→ Data for processing
>>>>
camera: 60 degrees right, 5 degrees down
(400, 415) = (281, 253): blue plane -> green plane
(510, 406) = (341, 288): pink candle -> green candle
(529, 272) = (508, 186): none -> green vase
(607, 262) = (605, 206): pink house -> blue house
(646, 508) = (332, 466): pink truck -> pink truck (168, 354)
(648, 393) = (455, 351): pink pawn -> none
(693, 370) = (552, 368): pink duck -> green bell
<<<<
>>>>
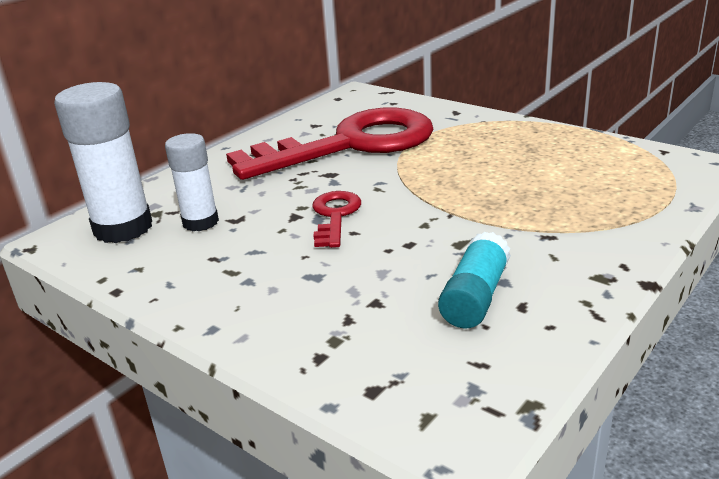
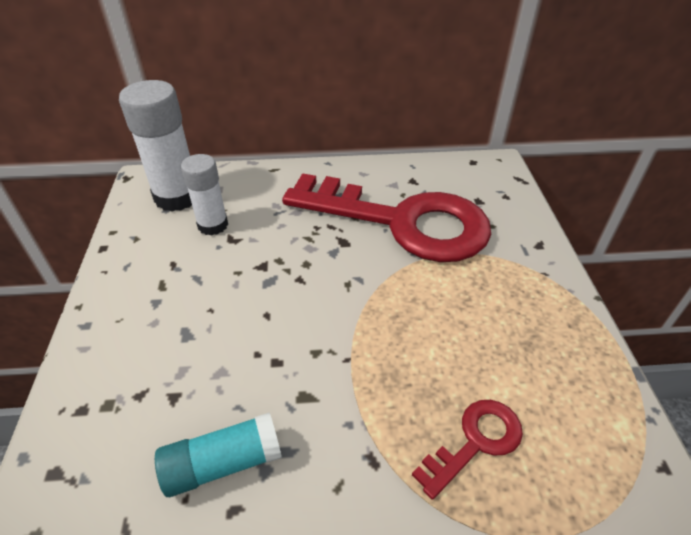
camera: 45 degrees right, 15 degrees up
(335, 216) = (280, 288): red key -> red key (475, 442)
<<<<
→ Assignment
Find "pink" in the preceding records. Copy each line that holds it.

→ Solved problem
(510, 406) = (341, 288): pink candle -> green candle
(607, 262) = (605, 206): pink house -> blue house
(646, 508) = (332, 466): pink truck -> pink truck (168, 354)
(648, 393) = (455, 351): pink pawn -> none
(693, 370) = (552, 368): pink duck -> green bell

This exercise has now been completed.